▸ Directions
Output the entries exactly as they appear. Pictures should not be included.

▸ Source material
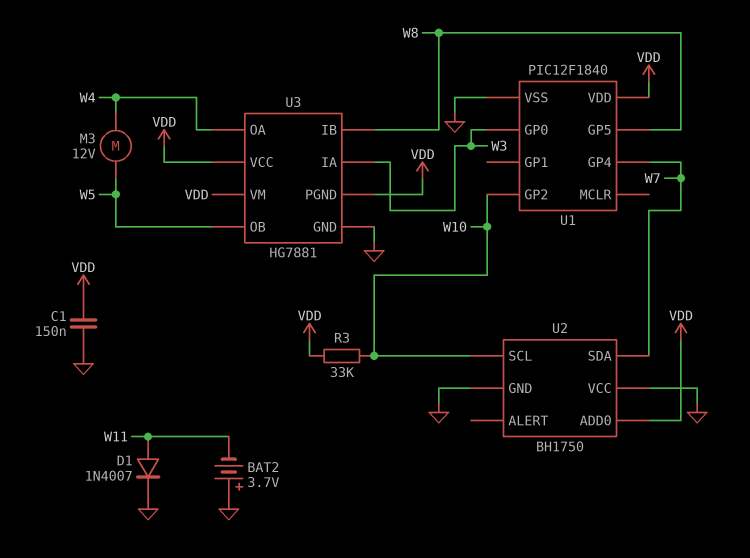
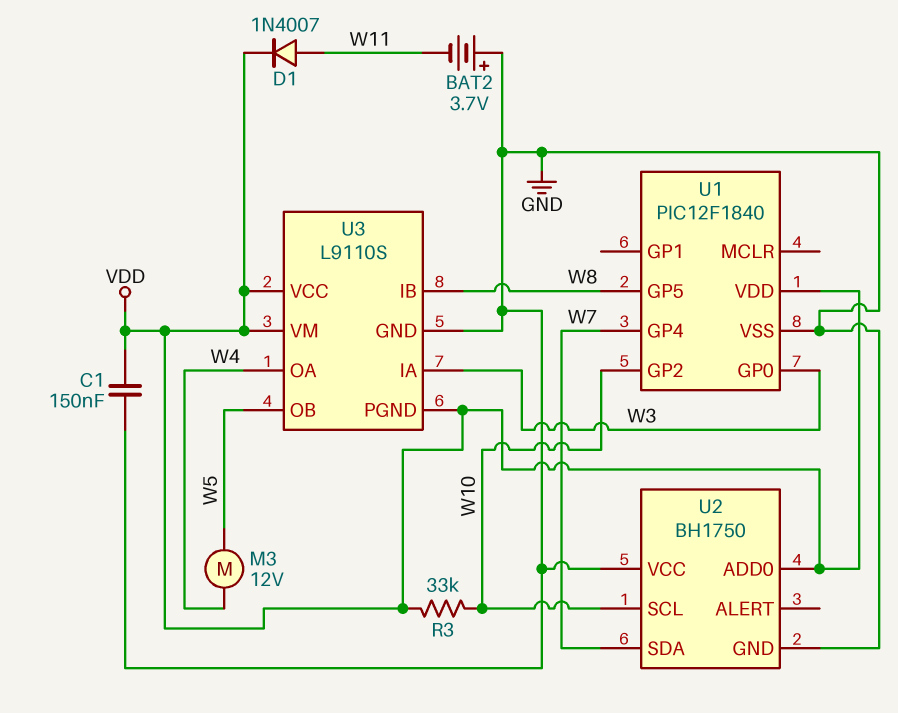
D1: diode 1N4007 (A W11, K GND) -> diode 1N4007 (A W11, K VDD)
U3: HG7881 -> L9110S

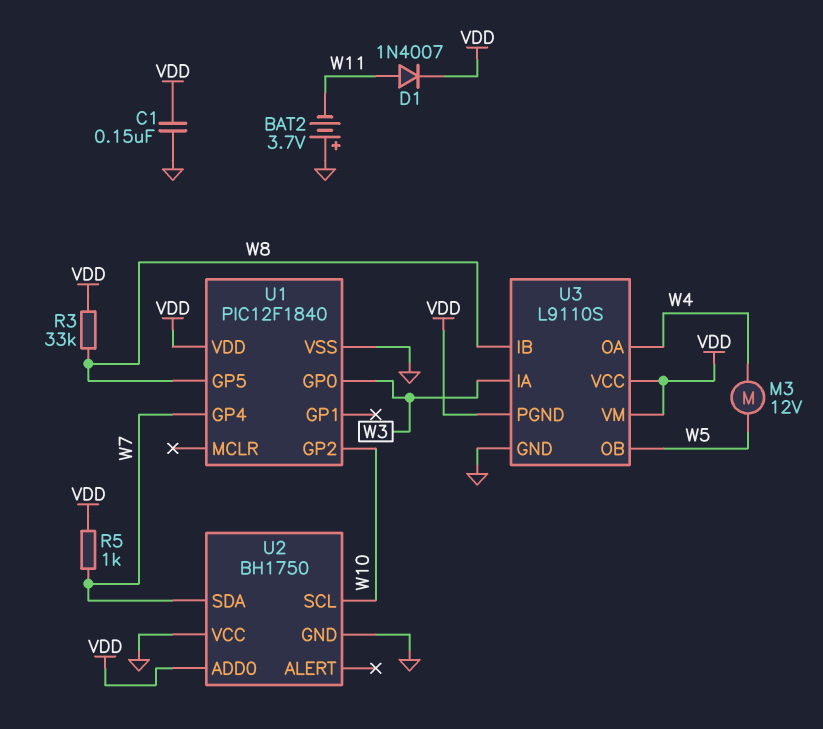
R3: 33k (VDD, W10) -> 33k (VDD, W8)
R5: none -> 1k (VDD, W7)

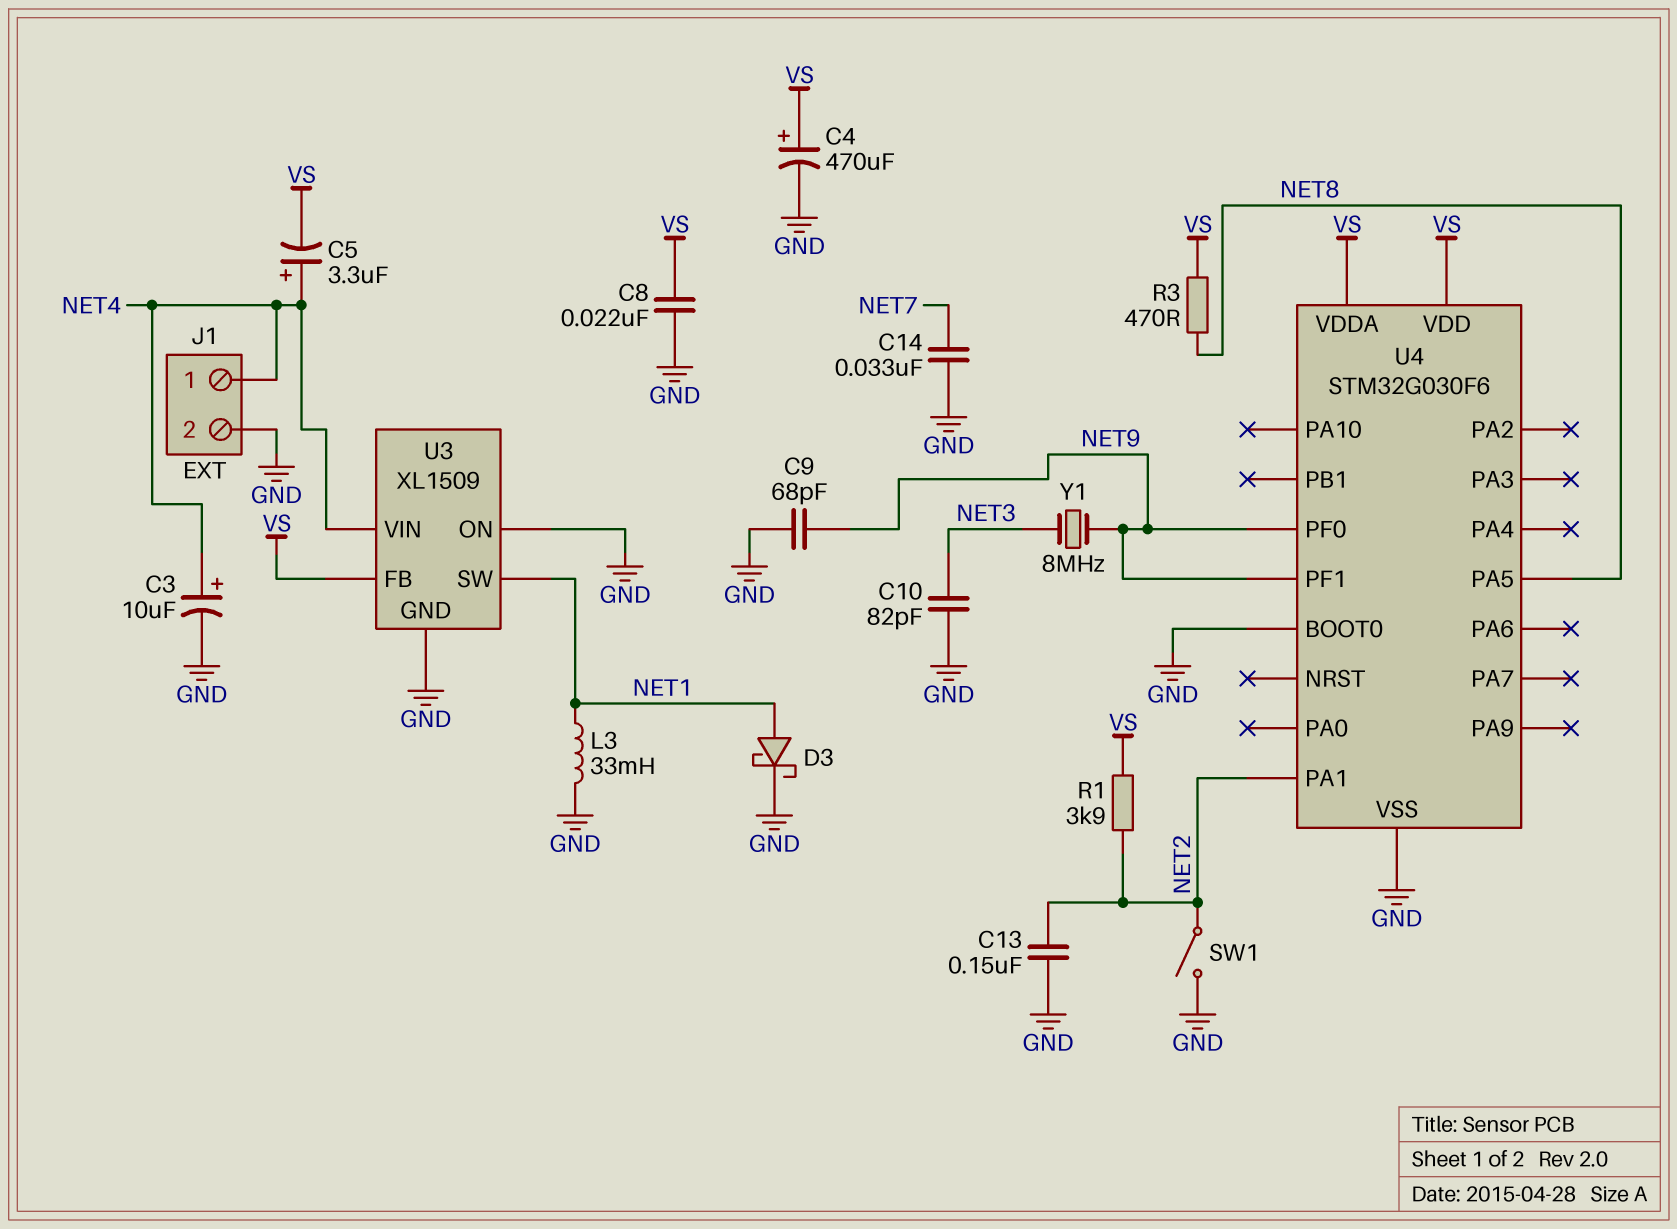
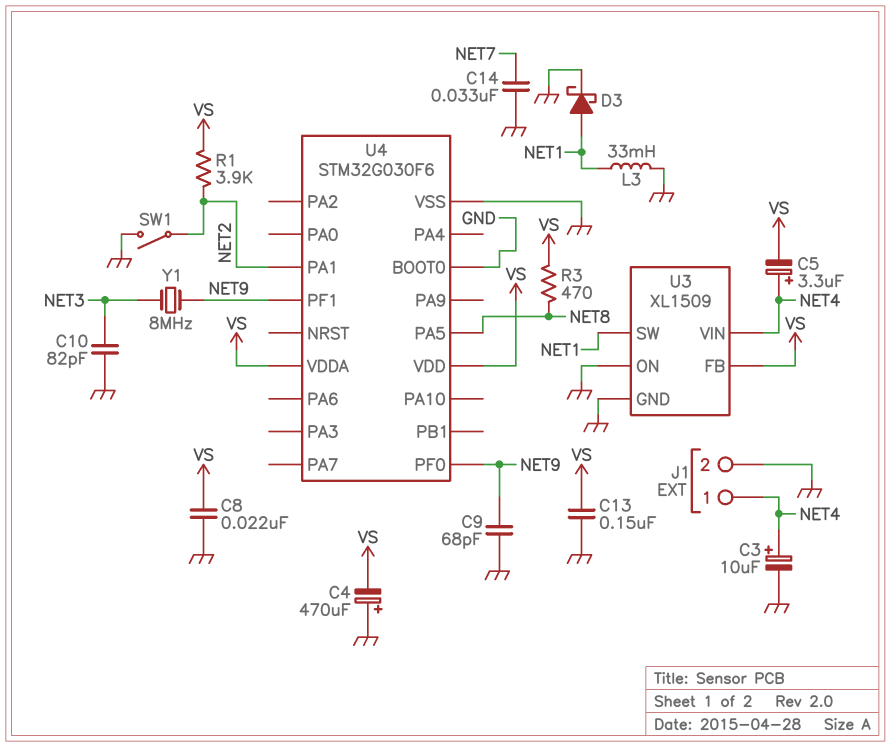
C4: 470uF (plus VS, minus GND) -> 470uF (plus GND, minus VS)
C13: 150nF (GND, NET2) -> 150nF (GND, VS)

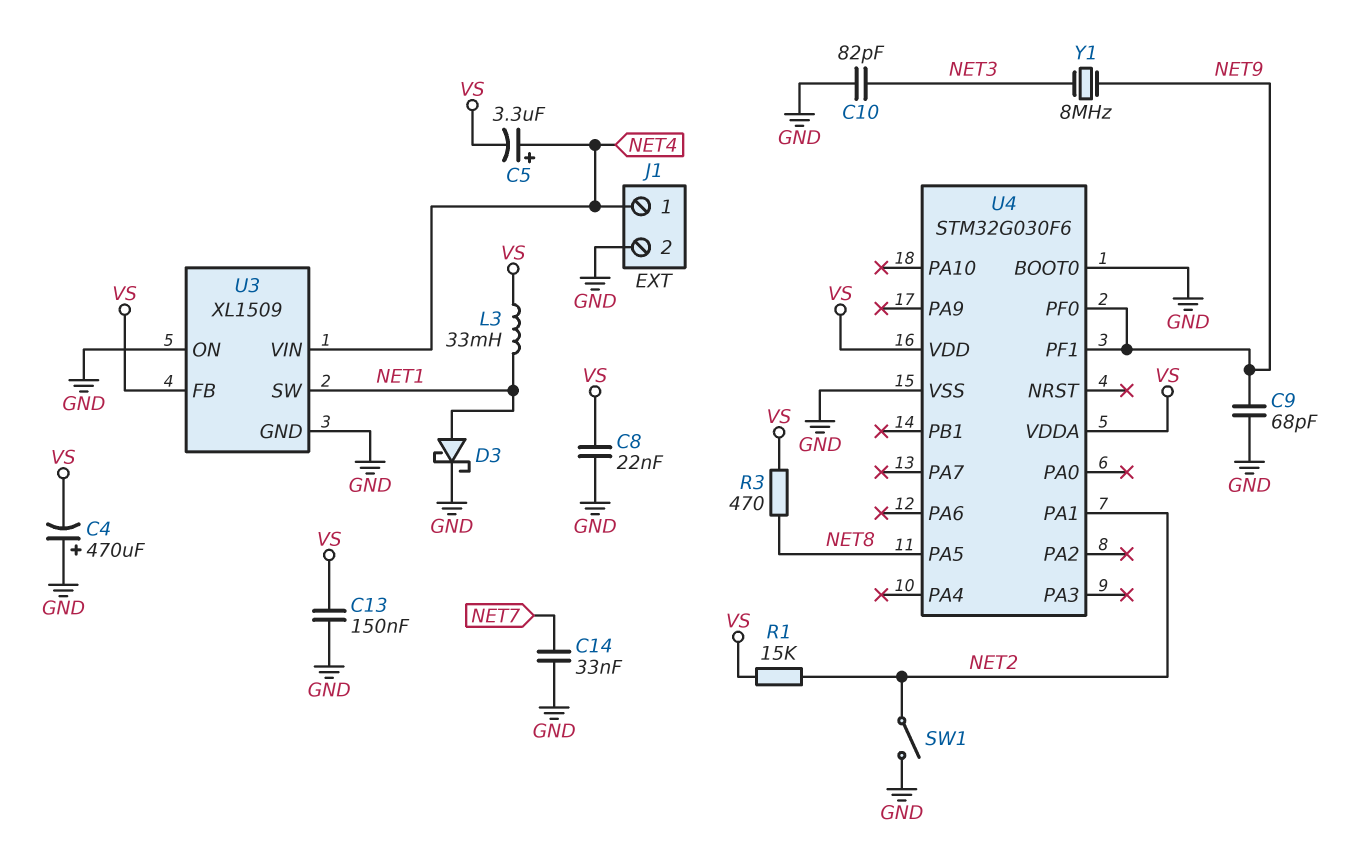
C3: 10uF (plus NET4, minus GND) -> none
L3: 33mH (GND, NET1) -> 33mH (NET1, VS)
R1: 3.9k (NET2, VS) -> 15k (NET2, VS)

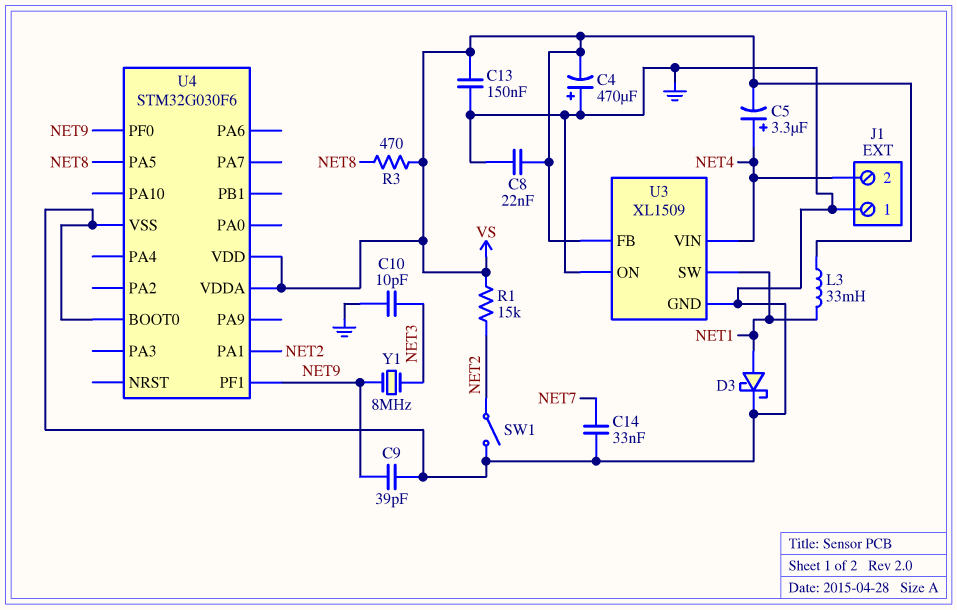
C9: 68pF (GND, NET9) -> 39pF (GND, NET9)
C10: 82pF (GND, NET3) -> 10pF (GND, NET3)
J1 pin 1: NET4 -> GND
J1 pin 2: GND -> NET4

▸ Output below
D1: diode 1N4007 (A W11, K GND) -> diode 1N4007 (A W11, K VDD)
U3: HG7881 -> L9110S

R3: 33k (VDD, W10) -> 33k (VDD, W8)
R5: none -> 1k (VDD, W7)

C4: 470uF (plus VS, minus GND) -> 470uF (plus GND, minus VS)
C13: 150nF (GND, NET2) -> 150nF (GND, VS)

C3: 10uF (plus NET4, minus GND) -> none
L3: 33mH (GND, NET1) -> 33mH (NET1, VS)
R1: 3.9k (NET2, VS) -> 15k (NET2, VS)

C9: 68pF (GND, NET9) -> 39pF (GND, NET9)
C10: 82pF (GND, NET3) -> 10pF (GND, NET3)
J1 pin 1: NET4 -> GND
J1 pin 2: GND -> NET4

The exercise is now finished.